RECORDS SHOWN START
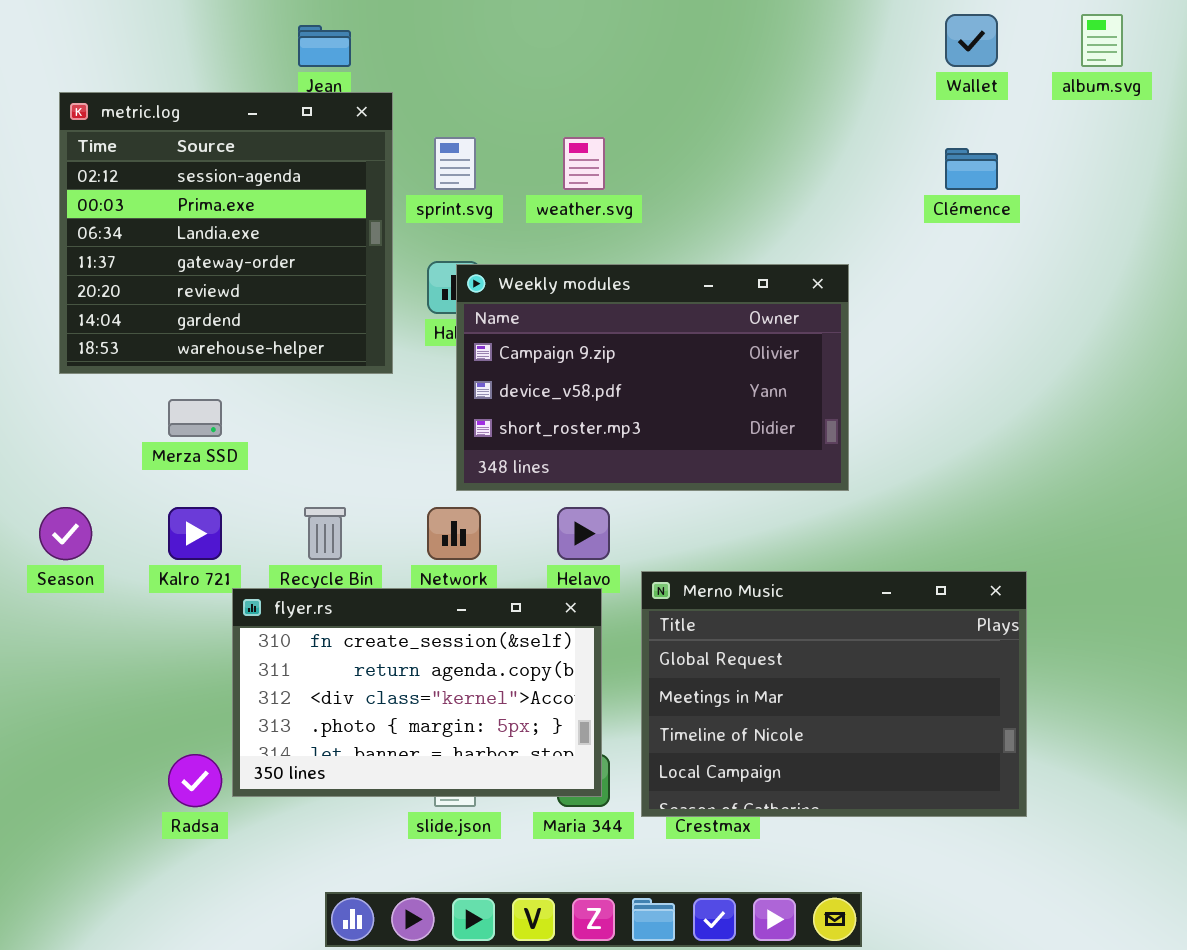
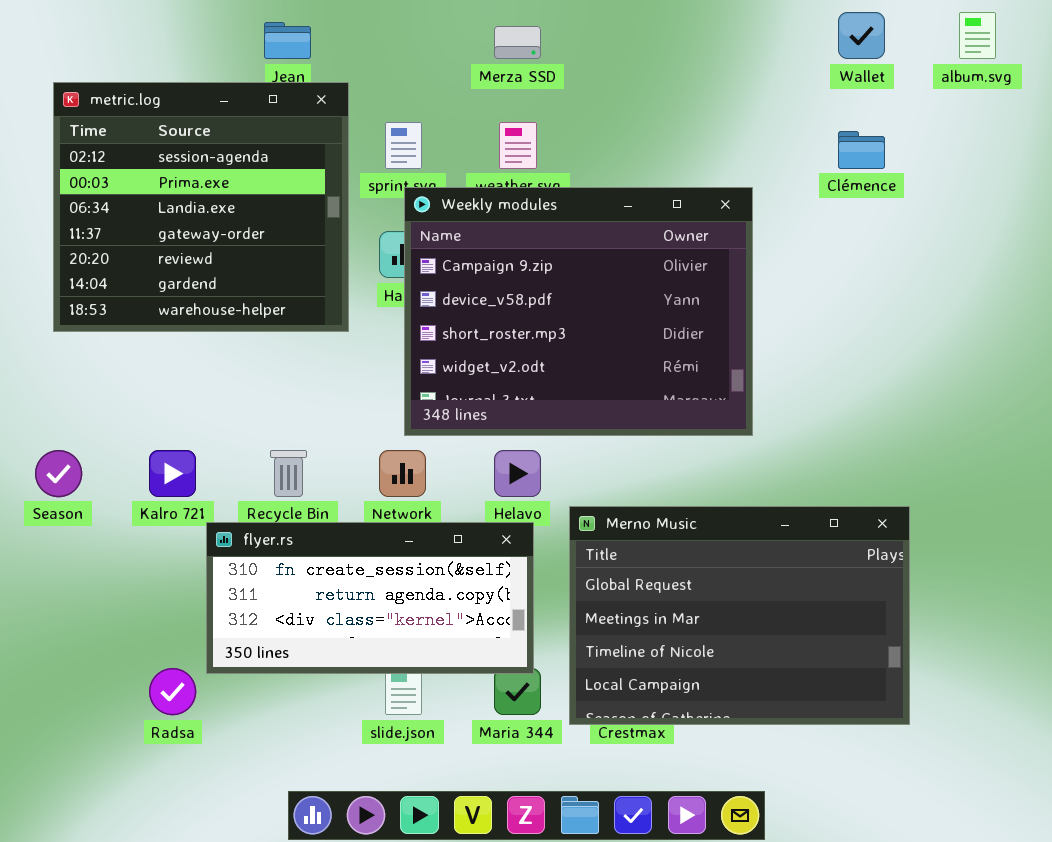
Weekly modules: [456,264,849,491] -> [404,187,753,436], resized
Merza SSD: [168,399,222,437] -> [494,26,541,59], moved
flyer.rs: [232,588,602,797] -> [206,522,534,674], resized

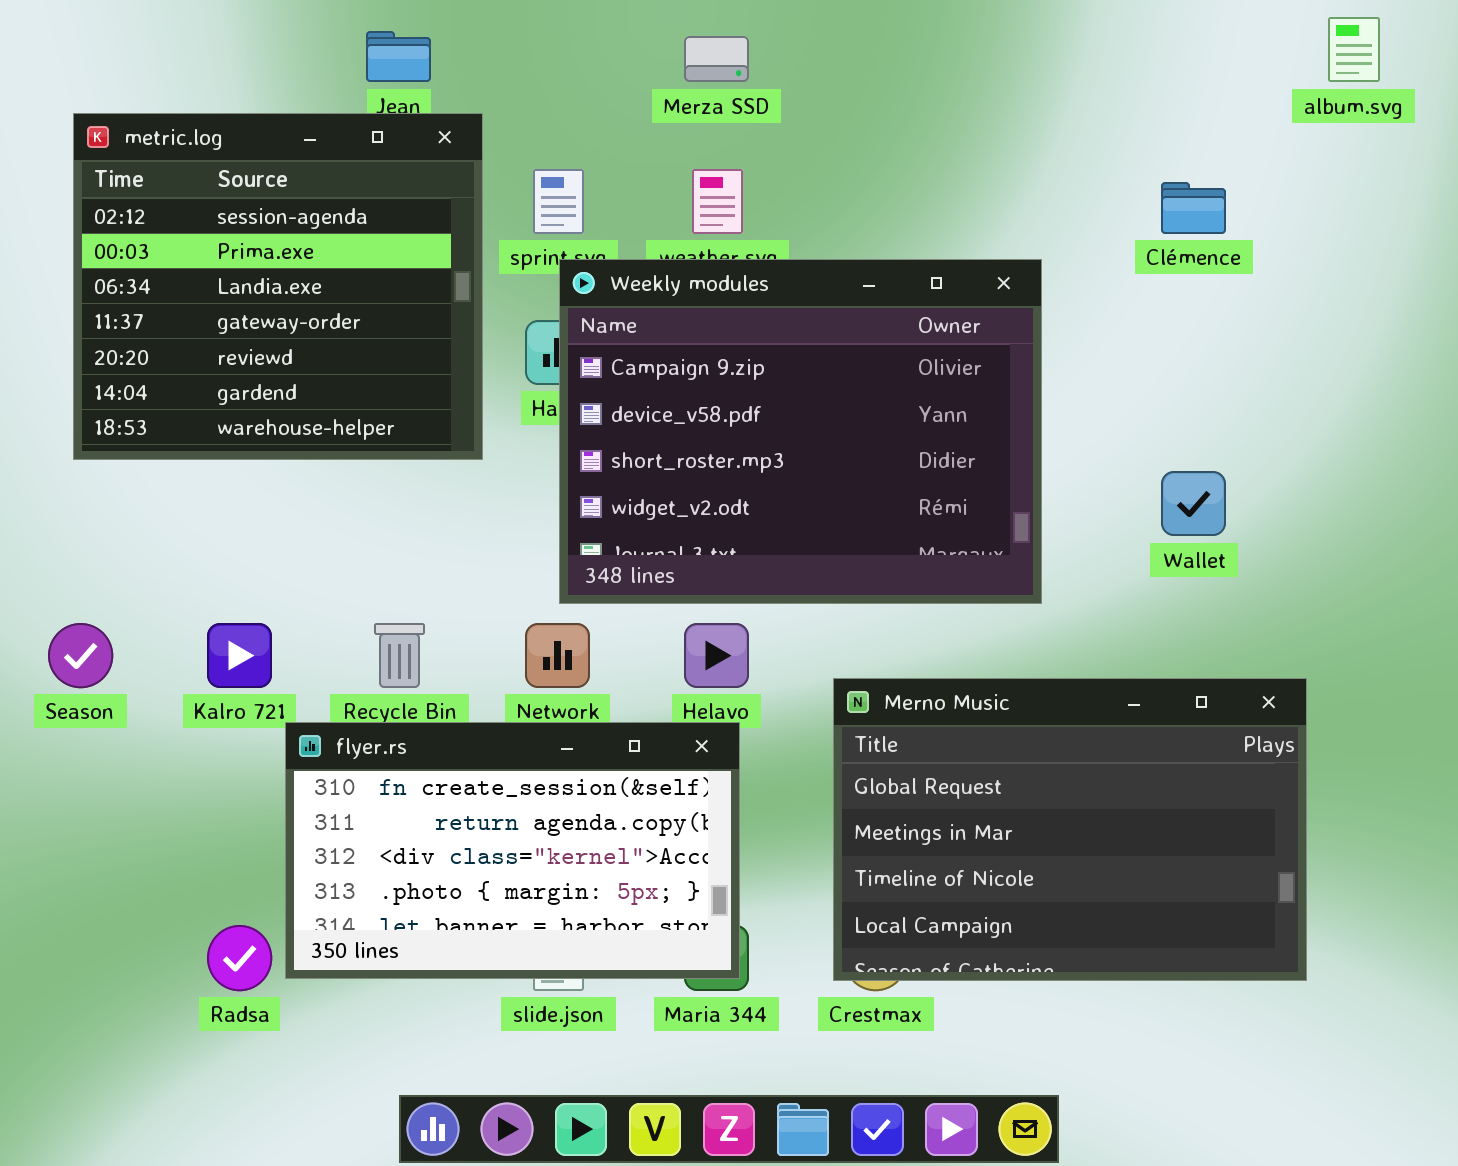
Wallet: [838,12,885,59] -> [1161,471,1226,536], moved
Merno Music: [569,506,910,725] -> [833,678,1307,981], moved
flyer.rs: [206,522,534,674] -> [285,722,740,979], resized

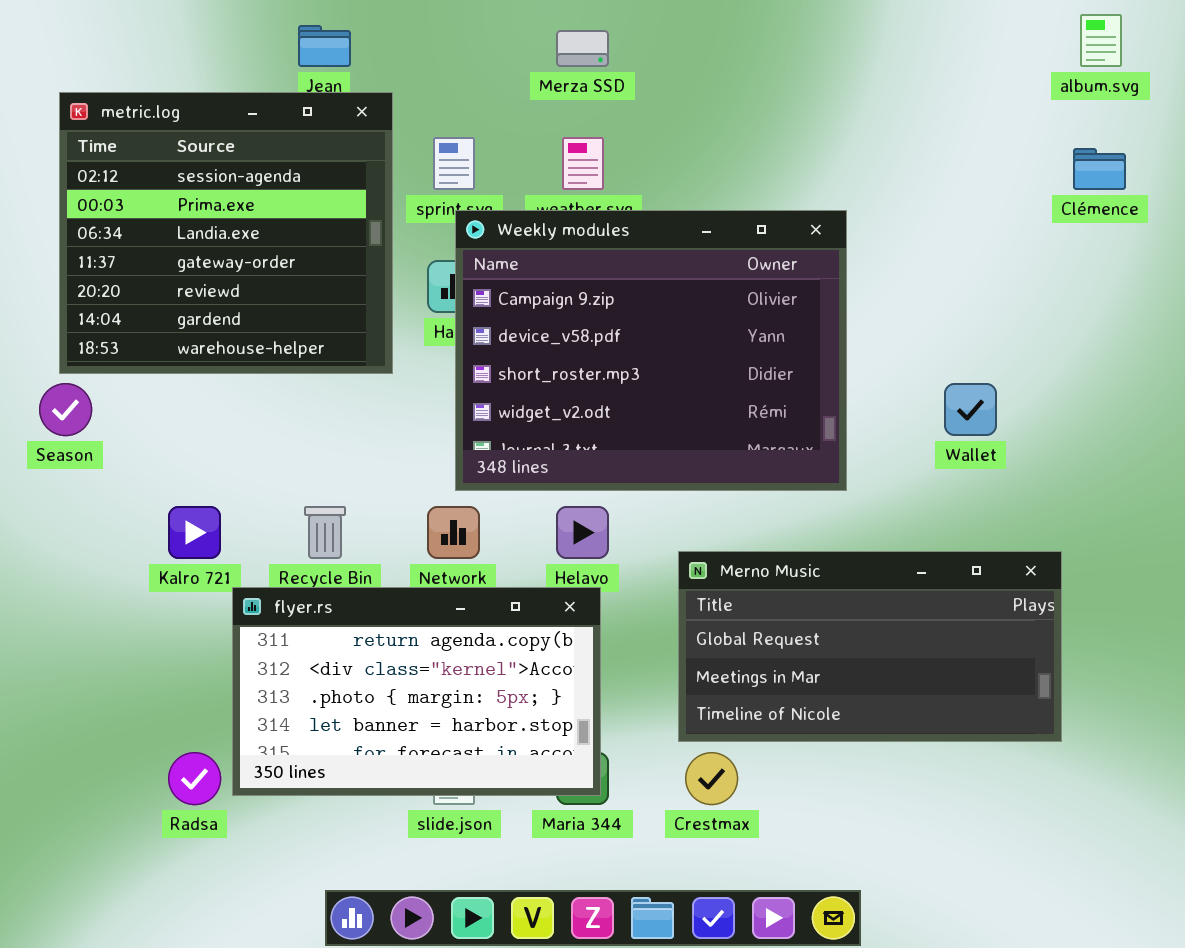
Clémence: [1161,182,1226,234] -> [1073,148,1126,190], moved
Season: [48,623,113,688] -> [39,383,92,436], moved
Merno Music: [833,678,1307,981] -> [678,551,1062,742], resized
flyer.rs: [285,722,740,979] -> [232,587,601,796], scrolled down 1 row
RECORDS SHOWN END
● **DESCRIPTION OF THE TASK**
All entries above, minus the pictures, should be repeated exactly.

● **THE ANSWER**
Weekly modules: [456,264,849,491] -> [404,187,753,436], resized
Merza SSD: [168,399,222,437] -> [494,26,541,59], moved
flyer.rs: [232,588,602,797] -> [206,522,534,674], resized

Wallet: [838,12,885,59] -> [1161,471,1226,536], moved
Merno Music: [569,506,910,725] -> [833,678,1307,981], moved
flyer.rs: [206,522,534,674] -> [285,722,740,979], resized

Clémence: [1161,182,1226,234] -> [1073,148,1126,190], moved
Season: [48,623,113,688] -> [39,383,92,436], moved
Merno Music: [833,678,1307,981] -> [678,551,1062,742], resized
flyer.rs: [285,722,740,979] -> [232,587,601,796], scrolled down 1 row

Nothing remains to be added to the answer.